Work required: Below are the records. Retype exactly the lines between the lines holding "none -> black vase [30,169,119,274]" and "none -> green cupcake [366,135,438,225]", inclusive.

Information provided:

--

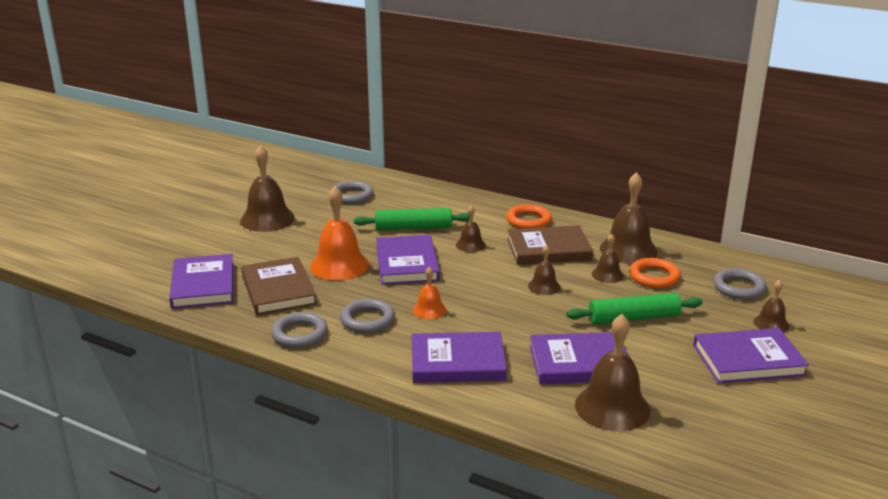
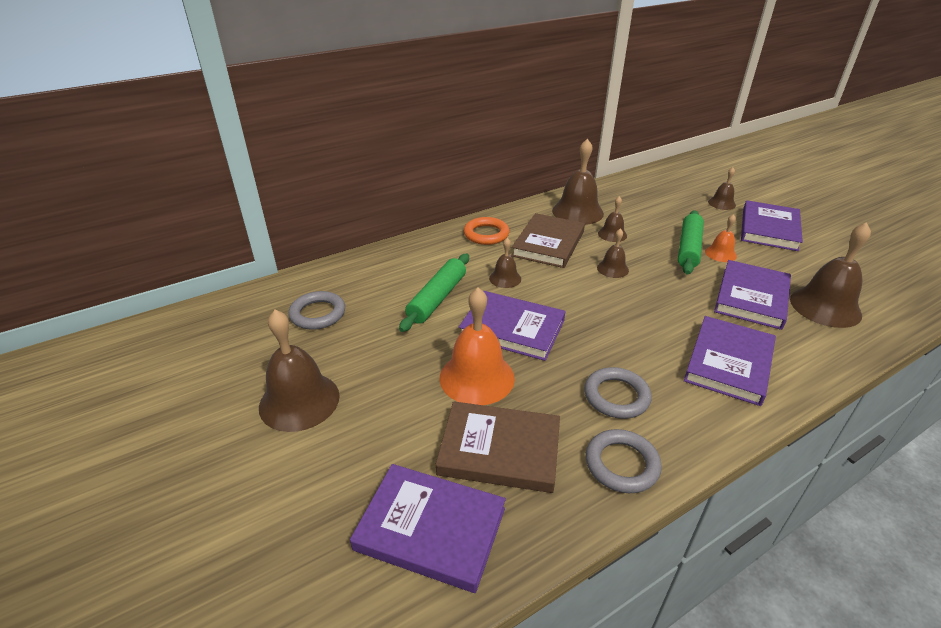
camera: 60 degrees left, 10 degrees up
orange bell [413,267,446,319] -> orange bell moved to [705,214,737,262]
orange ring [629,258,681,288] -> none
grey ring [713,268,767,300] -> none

--

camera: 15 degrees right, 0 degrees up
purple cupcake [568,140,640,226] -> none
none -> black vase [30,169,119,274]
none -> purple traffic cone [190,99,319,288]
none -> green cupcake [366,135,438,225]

--

Exercise output:
none -> black vase [30,169,119,274]
none -> purple traffic cone [190,99,319,288]
none -> green cupcake [366,135,438,225]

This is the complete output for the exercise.